Data provided |
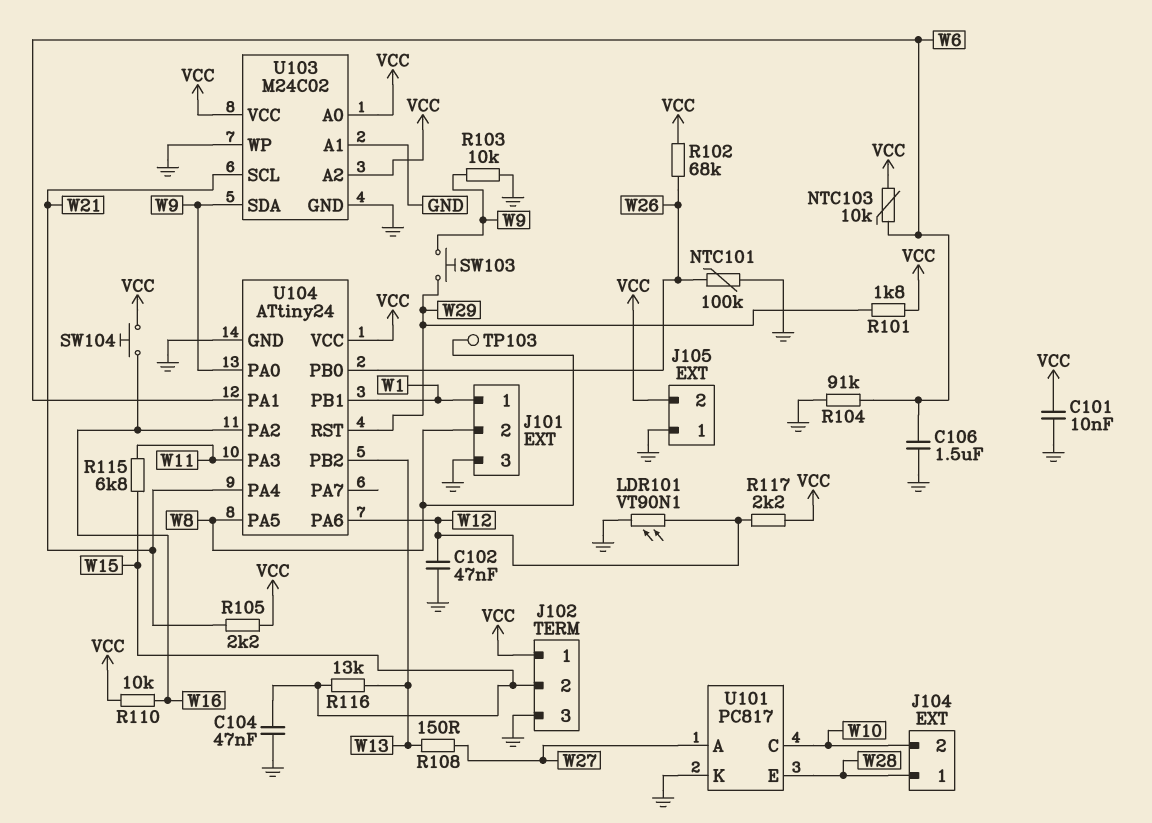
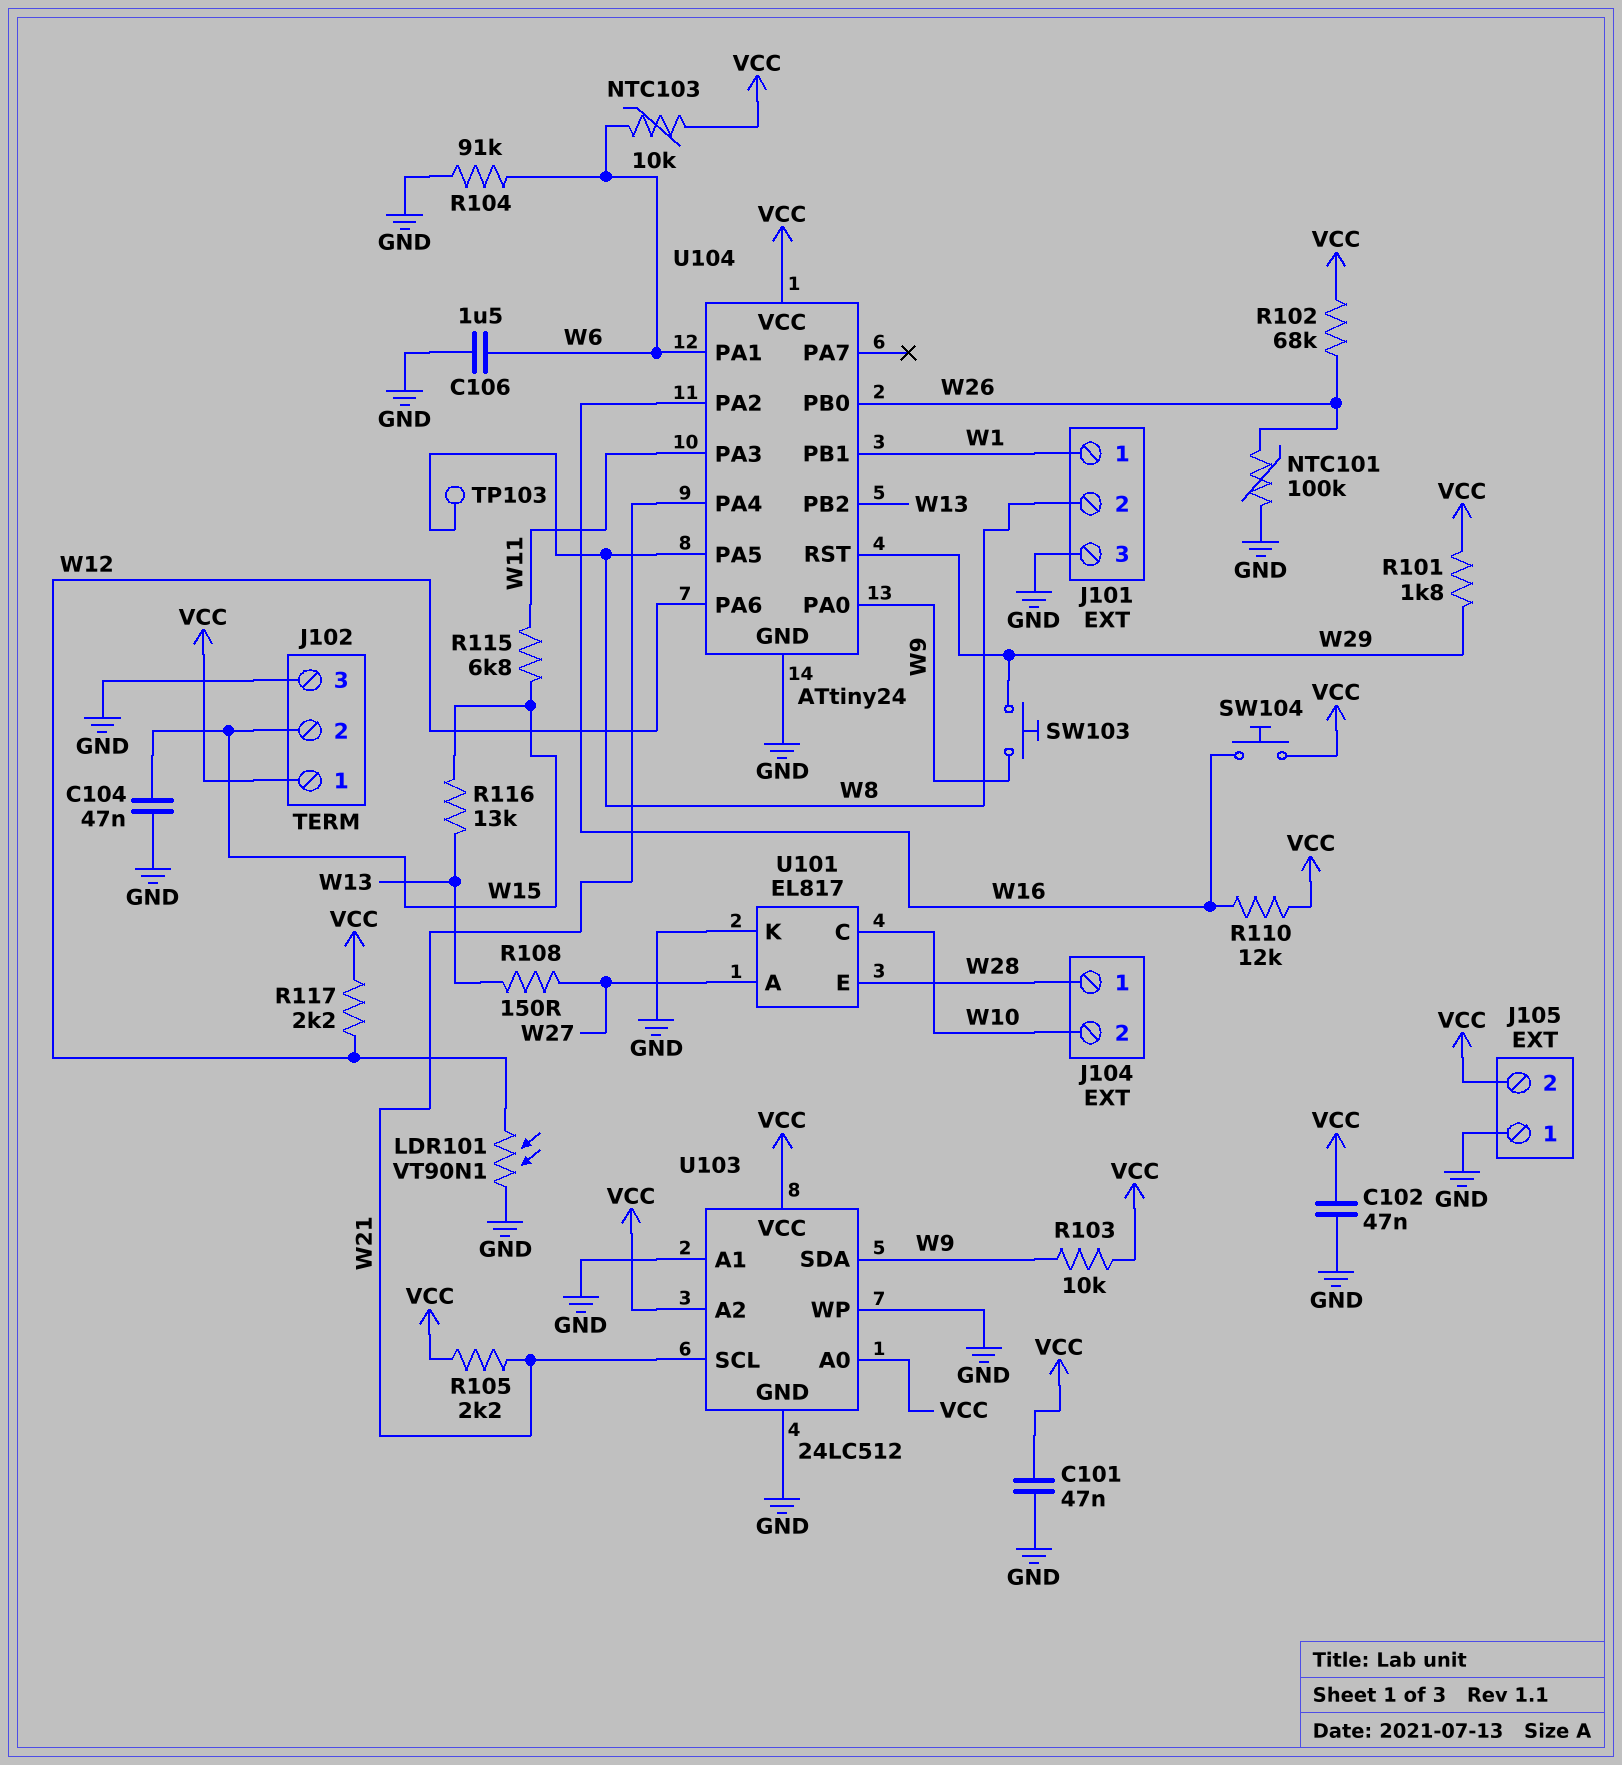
C101: 10nF (GND, VCC) -> 47nF (GND, VCC)
C102: 47nF (GND, W12) -> 47nF (GND, VCC)
R103: 10k (GND, W9) -> 10k (VCC, W9)
R110: 10k (VCC, W16) -> 12k (VCC, W16)
U101: PC817 -> EL817
U103: M24C02 -> 24LC512

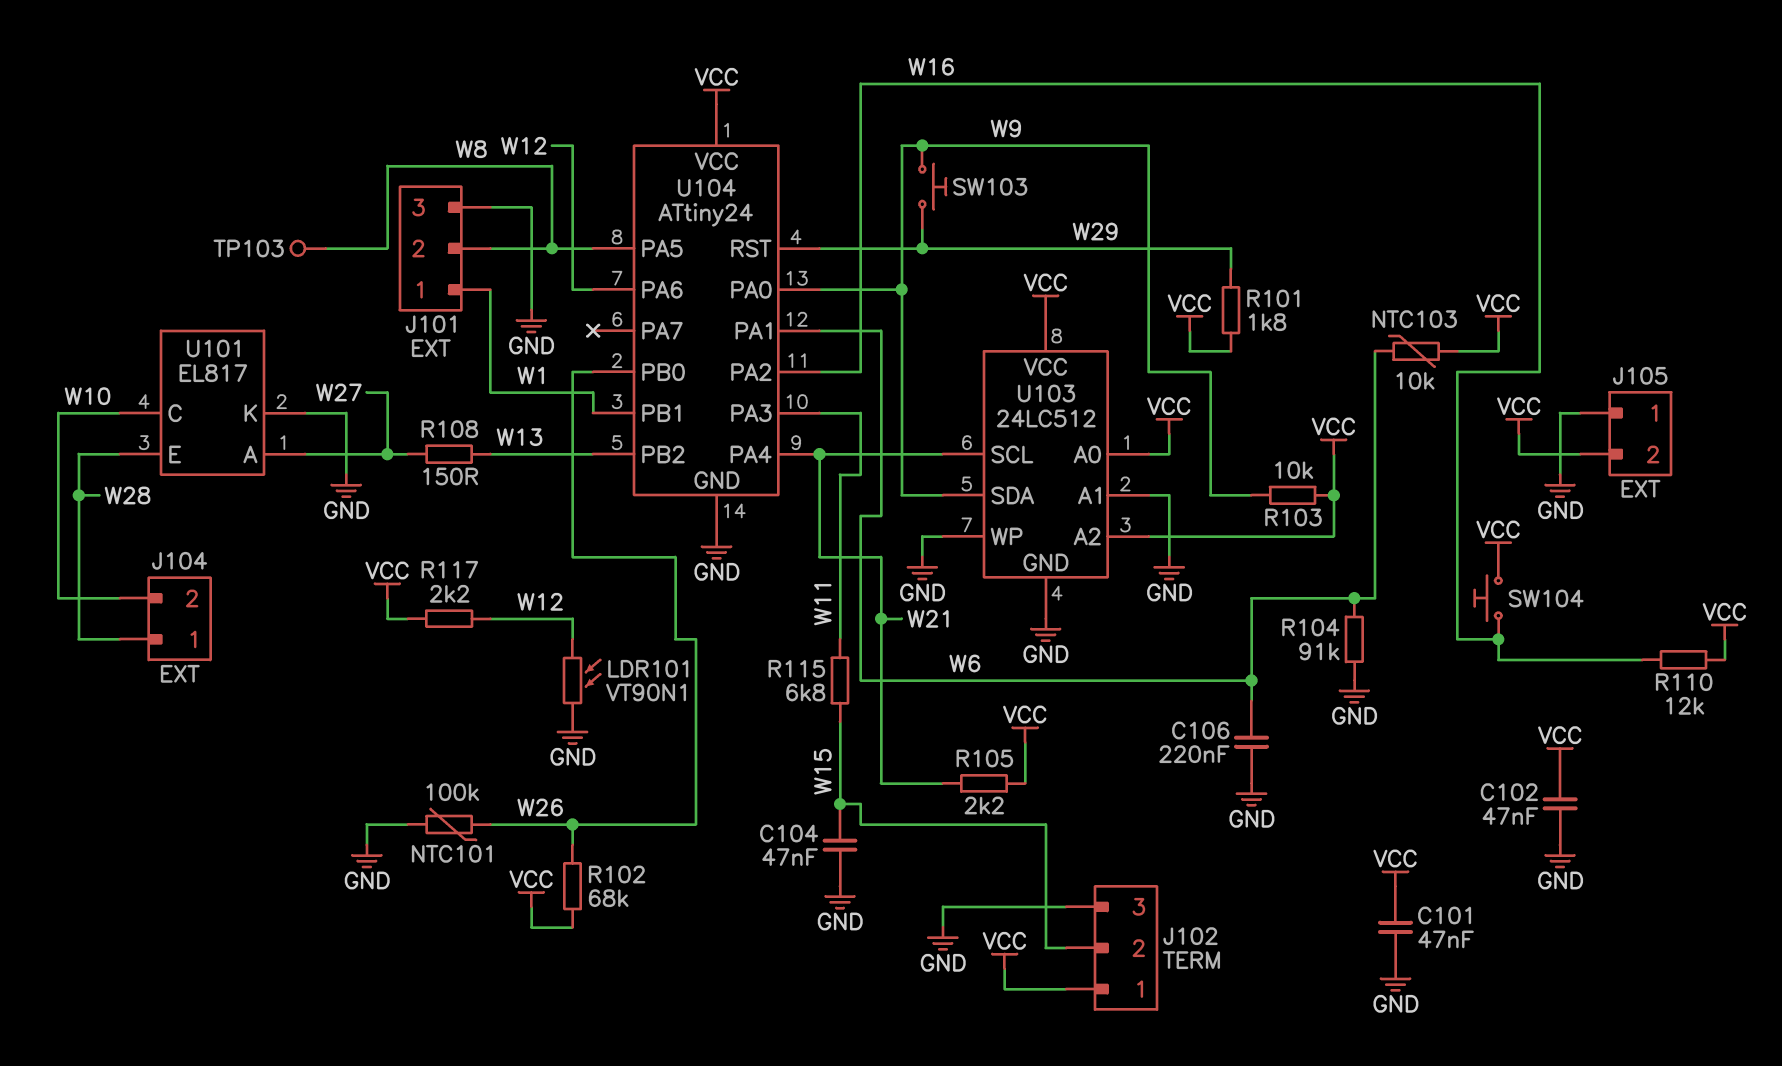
C106: 1.5uF (GND, W6) -> 220nF (GND, W6)
R116: 13k (W13, W15) -> none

Exercise instructions |
Produce the entries above once more, exactly as given, with each picture left out.

Completed task |
C101: 10nF (GND, VCC) -> 47nF (GND, VCC)
C102: 47nF (GND, W12) -> 47nF (GND, VCC)
R103: 10k (GND, W9) -> 10k (VCC, W9)
R110: 10k (VCC, W16) -> 12k (VCC, W16)
U101: PC817 -> EL817
U103: M24C02 -> 24LC512

C106: 1.5uF (GND, W6) -> 220nF (GND, W6)
R116: 13k (W13, W15) -> none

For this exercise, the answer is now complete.